* [Directions] Count the lines below that contain the string "kern" and reply with only that number.

########

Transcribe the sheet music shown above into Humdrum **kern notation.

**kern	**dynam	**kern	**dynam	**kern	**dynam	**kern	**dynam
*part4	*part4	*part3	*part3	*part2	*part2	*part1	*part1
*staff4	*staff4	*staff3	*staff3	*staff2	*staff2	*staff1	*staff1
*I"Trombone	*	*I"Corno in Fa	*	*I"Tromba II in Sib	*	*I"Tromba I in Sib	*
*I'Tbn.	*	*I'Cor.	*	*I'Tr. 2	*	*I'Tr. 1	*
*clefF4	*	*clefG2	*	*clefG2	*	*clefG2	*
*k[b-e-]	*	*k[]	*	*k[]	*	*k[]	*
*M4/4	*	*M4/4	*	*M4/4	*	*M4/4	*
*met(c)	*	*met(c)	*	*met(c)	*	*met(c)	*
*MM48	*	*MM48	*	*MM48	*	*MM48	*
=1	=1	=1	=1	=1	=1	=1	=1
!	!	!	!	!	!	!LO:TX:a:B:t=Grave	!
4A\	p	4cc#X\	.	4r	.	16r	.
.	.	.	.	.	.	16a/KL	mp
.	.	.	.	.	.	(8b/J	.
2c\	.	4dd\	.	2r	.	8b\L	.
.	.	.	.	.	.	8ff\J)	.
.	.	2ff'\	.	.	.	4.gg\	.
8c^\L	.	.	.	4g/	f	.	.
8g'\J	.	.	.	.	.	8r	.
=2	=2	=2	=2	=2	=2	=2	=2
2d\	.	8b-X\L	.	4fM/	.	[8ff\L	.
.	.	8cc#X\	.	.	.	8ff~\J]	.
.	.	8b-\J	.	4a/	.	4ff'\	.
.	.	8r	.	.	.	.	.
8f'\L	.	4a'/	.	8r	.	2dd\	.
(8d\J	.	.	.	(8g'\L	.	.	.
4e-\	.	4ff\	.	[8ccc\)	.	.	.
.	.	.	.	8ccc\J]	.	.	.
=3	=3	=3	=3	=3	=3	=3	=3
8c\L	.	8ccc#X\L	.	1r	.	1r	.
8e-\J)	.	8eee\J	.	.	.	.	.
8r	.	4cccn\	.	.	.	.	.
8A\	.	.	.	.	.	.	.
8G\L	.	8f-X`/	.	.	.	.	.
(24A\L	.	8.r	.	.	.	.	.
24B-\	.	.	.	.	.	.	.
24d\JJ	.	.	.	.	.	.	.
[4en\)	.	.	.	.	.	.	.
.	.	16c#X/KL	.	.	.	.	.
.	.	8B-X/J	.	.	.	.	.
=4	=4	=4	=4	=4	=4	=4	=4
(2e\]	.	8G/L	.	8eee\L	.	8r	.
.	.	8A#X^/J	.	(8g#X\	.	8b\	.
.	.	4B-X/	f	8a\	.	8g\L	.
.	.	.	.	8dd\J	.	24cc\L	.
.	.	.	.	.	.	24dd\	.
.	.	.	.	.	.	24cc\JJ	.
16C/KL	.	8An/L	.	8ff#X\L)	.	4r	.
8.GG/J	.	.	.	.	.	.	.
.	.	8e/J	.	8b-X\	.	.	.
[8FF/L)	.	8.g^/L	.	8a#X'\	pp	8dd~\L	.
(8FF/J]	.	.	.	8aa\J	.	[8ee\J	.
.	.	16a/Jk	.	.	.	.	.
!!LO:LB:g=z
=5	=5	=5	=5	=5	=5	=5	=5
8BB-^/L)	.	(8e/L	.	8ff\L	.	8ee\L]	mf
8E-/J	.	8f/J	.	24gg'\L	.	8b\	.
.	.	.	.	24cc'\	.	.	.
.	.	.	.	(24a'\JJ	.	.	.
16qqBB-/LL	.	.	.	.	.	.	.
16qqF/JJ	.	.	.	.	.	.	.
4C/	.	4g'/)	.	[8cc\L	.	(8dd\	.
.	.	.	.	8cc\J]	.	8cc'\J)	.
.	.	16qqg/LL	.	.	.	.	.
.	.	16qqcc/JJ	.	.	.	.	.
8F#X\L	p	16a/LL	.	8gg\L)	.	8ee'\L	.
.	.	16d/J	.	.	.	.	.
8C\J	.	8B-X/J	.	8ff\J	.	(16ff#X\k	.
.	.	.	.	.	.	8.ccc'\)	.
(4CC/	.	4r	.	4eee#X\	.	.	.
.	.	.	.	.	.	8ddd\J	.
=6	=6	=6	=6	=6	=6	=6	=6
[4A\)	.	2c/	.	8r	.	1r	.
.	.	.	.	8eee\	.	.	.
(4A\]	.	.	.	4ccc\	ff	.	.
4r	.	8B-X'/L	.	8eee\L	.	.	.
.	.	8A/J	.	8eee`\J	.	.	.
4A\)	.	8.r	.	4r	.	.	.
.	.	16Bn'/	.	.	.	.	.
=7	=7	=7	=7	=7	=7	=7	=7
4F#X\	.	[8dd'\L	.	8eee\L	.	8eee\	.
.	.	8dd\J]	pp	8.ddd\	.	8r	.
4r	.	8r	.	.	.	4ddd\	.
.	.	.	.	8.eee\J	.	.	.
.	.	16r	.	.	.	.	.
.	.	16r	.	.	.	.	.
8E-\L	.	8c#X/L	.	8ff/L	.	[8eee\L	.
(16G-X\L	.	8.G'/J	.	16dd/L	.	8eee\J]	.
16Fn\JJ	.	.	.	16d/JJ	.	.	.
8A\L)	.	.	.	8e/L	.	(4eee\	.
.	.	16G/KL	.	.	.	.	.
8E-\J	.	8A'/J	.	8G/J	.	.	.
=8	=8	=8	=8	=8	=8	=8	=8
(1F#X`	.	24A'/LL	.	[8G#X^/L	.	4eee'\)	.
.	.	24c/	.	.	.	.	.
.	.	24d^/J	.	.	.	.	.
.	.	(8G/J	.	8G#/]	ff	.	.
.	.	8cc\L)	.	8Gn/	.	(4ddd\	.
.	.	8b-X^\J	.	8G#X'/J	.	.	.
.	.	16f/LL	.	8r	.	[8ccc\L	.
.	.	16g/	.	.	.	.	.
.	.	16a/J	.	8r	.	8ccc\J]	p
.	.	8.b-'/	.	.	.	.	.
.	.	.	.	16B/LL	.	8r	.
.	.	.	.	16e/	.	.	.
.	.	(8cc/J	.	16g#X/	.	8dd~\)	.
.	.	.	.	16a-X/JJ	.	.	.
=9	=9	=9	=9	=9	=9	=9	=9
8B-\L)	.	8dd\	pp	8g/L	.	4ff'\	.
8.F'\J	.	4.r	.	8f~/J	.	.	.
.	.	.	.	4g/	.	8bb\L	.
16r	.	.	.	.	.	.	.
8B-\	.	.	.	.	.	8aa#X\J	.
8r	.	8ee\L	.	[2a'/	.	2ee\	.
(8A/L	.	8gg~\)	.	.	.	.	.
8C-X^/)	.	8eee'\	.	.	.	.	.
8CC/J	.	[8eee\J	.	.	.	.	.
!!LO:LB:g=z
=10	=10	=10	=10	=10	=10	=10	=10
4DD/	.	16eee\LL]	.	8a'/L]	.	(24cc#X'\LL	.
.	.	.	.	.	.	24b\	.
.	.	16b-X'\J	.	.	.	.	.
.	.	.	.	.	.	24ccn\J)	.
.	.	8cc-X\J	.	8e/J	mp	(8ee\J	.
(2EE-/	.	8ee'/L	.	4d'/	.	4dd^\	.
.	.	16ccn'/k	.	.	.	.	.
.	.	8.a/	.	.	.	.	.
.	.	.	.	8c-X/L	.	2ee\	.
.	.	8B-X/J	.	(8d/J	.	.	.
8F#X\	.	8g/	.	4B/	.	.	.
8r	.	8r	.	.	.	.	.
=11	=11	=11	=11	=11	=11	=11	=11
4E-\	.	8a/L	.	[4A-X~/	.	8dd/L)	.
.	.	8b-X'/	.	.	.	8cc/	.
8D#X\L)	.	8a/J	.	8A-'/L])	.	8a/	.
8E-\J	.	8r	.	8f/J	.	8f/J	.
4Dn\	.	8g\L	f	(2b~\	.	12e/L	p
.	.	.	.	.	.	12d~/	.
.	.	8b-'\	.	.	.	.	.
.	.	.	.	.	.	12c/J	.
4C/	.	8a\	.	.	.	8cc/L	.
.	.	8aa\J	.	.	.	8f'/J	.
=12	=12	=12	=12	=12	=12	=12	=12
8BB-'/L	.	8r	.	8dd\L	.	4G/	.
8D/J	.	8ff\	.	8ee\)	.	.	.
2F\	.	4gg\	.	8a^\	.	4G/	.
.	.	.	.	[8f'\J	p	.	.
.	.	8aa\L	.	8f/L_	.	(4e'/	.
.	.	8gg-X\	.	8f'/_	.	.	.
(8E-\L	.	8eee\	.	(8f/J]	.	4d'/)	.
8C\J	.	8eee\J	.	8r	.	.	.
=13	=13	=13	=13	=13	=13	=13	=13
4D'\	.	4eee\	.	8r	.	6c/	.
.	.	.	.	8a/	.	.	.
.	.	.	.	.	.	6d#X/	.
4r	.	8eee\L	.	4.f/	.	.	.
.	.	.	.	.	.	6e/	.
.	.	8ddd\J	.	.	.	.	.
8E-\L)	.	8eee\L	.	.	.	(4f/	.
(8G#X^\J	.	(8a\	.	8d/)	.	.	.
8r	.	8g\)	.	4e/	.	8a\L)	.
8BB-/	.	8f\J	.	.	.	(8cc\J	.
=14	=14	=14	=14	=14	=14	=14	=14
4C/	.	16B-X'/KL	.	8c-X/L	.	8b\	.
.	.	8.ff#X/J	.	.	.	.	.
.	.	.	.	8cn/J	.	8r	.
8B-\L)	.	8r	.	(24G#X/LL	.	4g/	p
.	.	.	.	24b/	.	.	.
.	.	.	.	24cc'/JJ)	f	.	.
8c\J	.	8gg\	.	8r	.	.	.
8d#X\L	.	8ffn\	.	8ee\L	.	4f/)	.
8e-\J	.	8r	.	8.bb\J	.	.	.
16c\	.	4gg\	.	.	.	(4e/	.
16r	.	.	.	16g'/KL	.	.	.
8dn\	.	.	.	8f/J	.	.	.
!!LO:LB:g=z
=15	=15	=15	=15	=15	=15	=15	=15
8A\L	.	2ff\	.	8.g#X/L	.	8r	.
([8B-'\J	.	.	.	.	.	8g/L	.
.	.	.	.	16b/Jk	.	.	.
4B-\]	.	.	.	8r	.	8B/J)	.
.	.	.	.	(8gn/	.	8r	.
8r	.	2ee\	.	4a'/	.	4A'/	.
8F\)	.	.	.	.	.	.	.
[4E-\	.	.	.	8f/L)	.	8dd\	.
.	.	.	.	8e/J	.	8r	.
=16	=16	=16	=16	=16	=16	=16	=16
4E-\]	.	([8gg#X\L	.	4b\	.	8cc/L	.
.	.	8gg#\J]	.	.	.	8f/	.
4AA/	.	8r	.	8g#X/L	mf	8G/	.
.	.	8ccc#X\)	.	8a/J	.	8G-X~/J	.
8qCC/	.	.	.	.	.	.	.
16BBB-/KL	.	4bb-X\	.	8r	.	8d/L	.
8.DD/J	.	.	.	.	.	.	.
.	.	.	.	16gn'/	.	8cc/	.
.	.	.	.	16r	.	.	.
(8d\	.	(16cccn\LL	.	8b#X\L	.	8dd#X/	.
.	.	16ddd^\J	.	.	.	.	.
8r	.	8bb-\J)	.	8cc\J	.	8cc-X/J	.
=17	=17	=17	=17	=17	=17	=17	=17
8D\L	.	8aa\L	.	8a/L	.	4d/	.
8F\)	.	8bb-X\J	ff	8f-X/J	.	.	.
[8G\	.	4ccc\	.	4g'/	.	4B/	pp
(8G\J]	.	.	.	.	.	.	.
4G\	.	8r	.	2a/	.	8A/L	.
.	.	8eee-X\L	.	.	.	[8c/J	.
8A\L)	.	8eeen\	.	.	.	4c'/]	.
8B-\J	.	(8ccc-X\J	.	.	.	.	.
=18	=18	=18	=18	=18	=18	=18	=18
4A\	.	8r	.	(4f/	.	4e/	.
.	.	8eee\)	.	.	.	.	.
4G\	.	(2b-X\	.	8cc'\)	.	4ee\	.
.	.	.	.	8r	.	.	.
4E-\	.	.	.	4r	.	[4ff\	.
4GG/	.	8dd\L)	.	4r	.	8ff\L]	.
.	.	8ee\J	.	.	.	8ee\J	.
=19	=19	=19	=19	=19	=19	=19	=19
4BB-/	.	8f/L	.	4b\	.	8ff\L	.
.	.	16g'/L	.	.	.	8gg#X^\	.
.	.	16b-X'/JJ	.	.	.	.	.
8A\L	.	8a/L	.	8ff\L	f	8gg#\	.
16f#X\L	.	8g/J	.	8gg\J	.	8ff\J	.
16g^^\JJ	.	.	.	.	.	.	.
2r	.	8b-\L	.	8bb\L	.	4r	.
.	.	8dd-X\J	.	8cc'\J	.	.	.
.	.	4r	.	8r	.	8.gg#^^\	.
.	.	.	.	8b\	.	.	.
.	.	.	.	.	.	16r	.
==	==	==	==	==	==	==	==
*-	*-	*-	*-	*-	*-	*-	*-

########

* [Task response] 2